PROBLEM STATEMENT:
All of the listing, from first line to last, should be output exactly; the pictures stay out.

GIVEN RECORDS:
════════
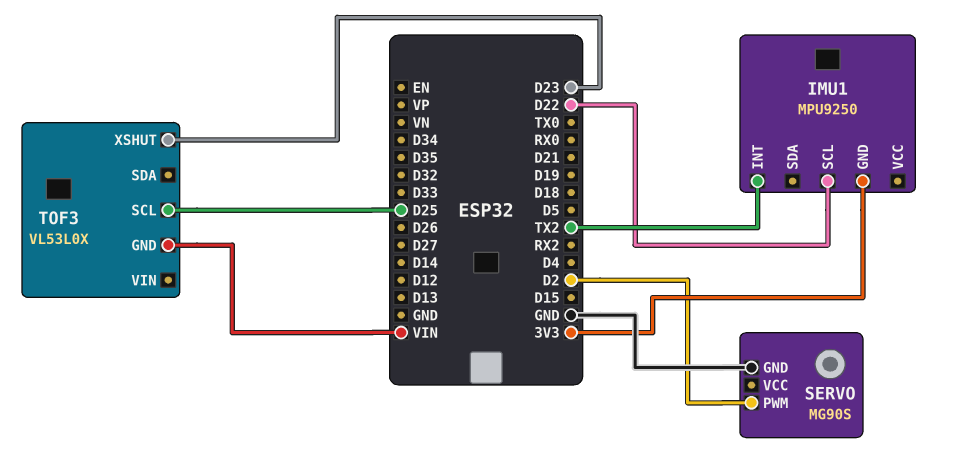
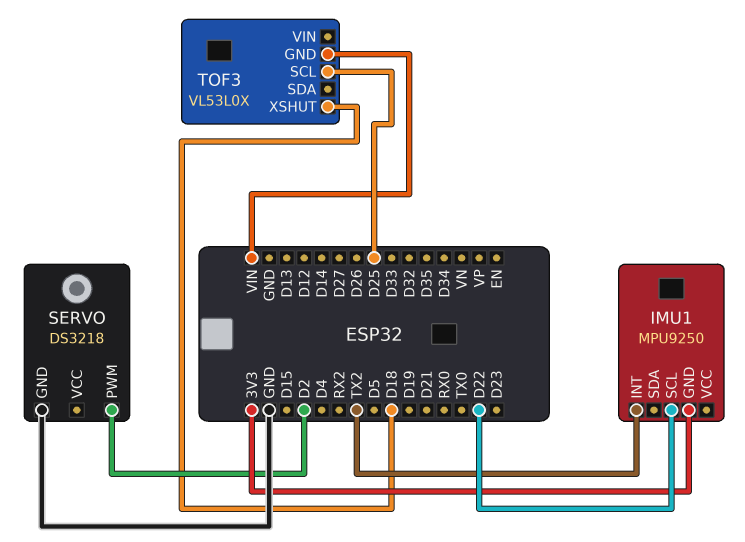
SERVO: MG90S -> DS3218
TOF3 pin XSHUT: D23 -> D18

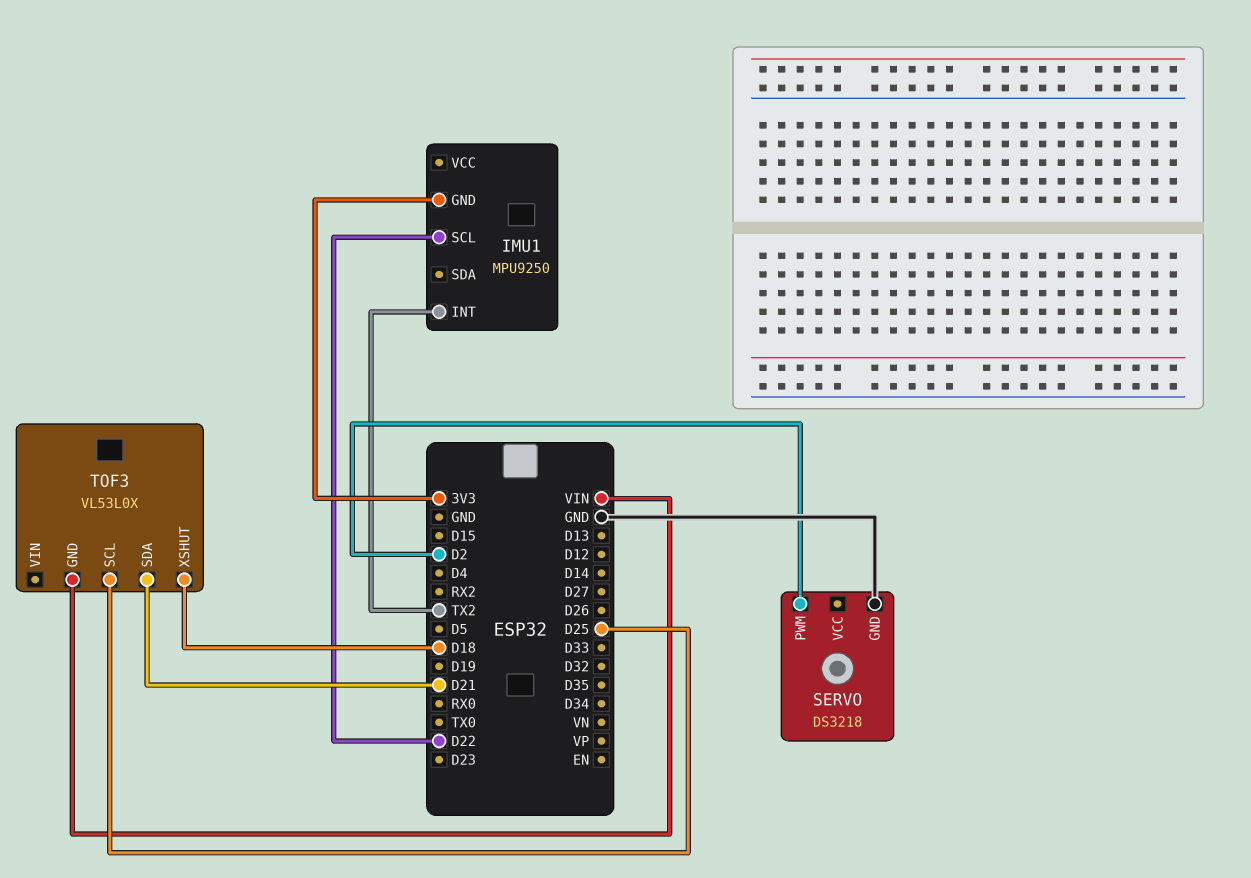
TOF3 pin SDA: none -> D21

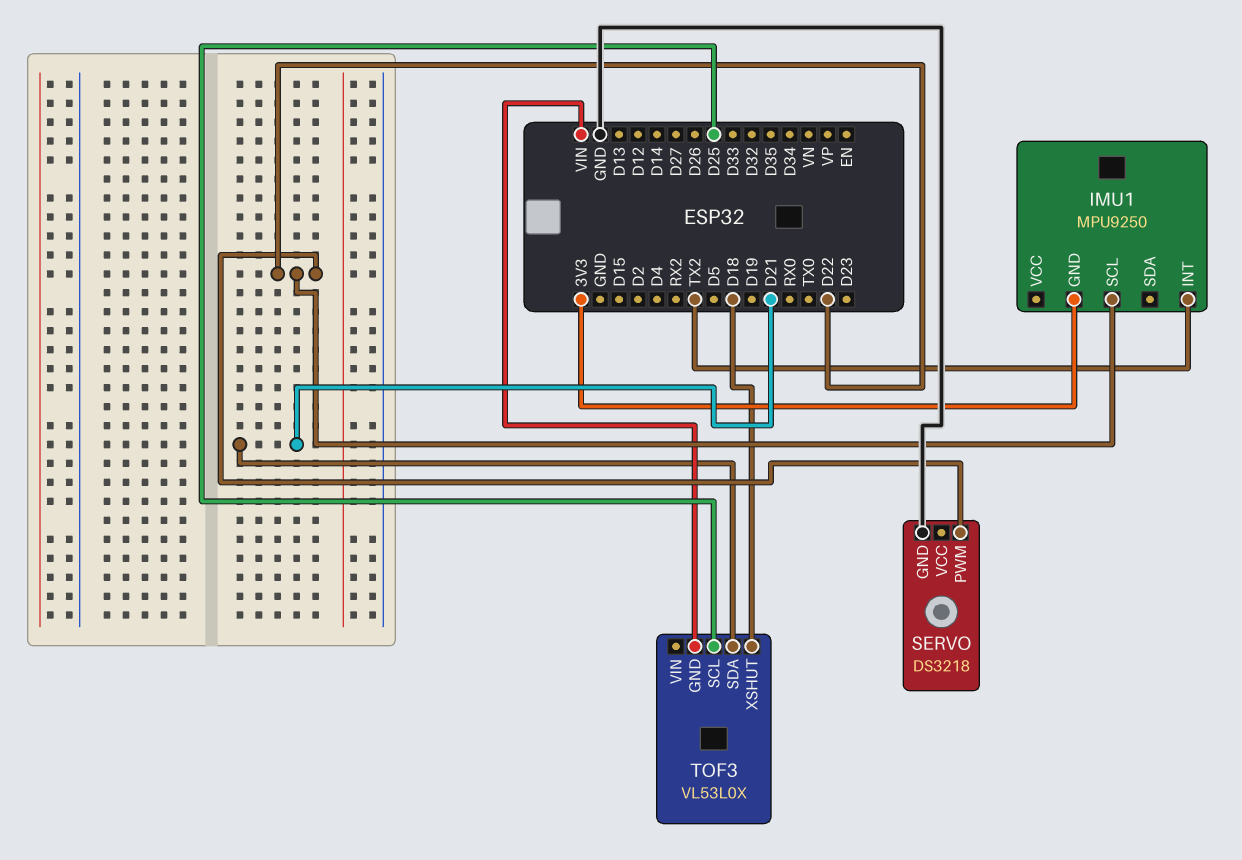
SERVO pin PWM: D2 -> D22

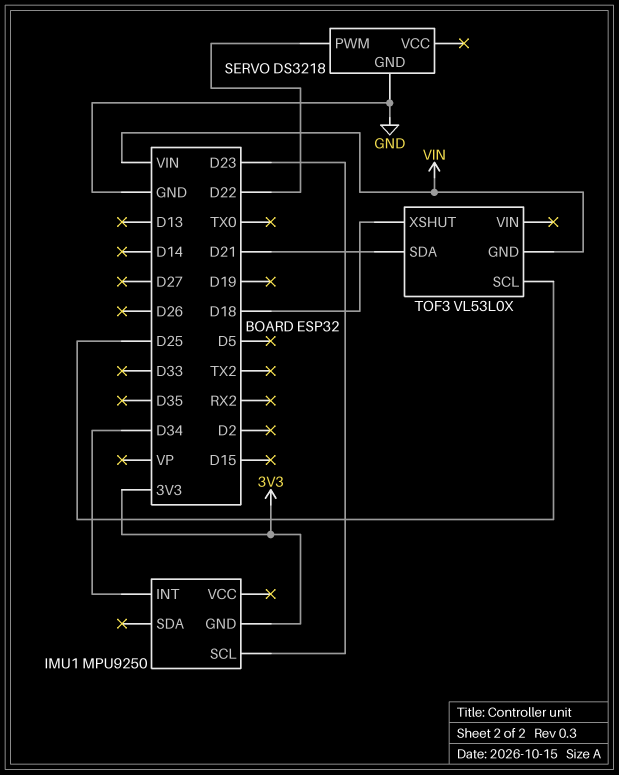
IMU1 pin INT: TX2 -> D34
IMU1 pin SCL: D22 -> D23

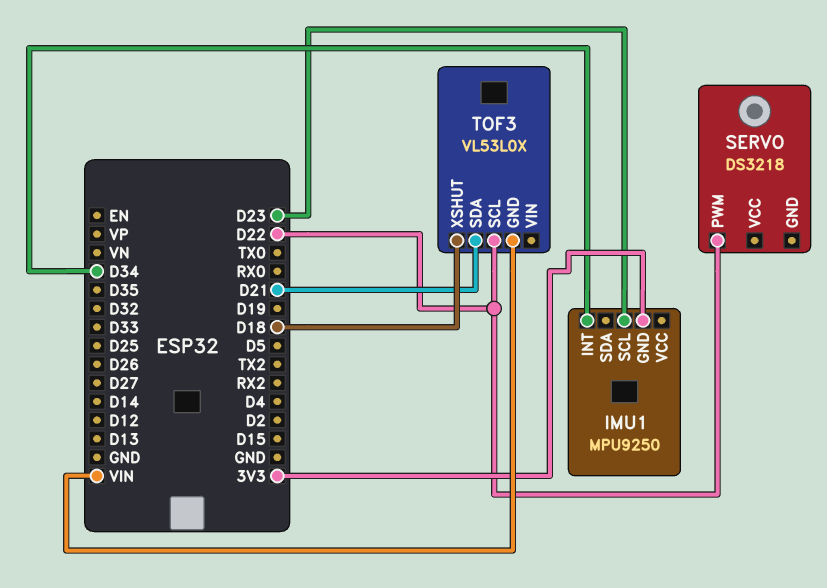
SERVO pin GND: GND -> none
TOF3 pin SCL: D25 -> D22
════════
RESULT OF THIS EXERCISE:
SERVO: MG90S -> DS3218
TOF3 pin XSHUT: D23 -> D18

TOF3 pin SDA: none -> D21

SERVO pin PWM: D2 -> D22

IMU1 pin INT: TX2 -> D34
IMU1 pin SCL: D22 -> D23

SERVO pin GND: GND -> none
TOF3 pin SCL: D25 -> D22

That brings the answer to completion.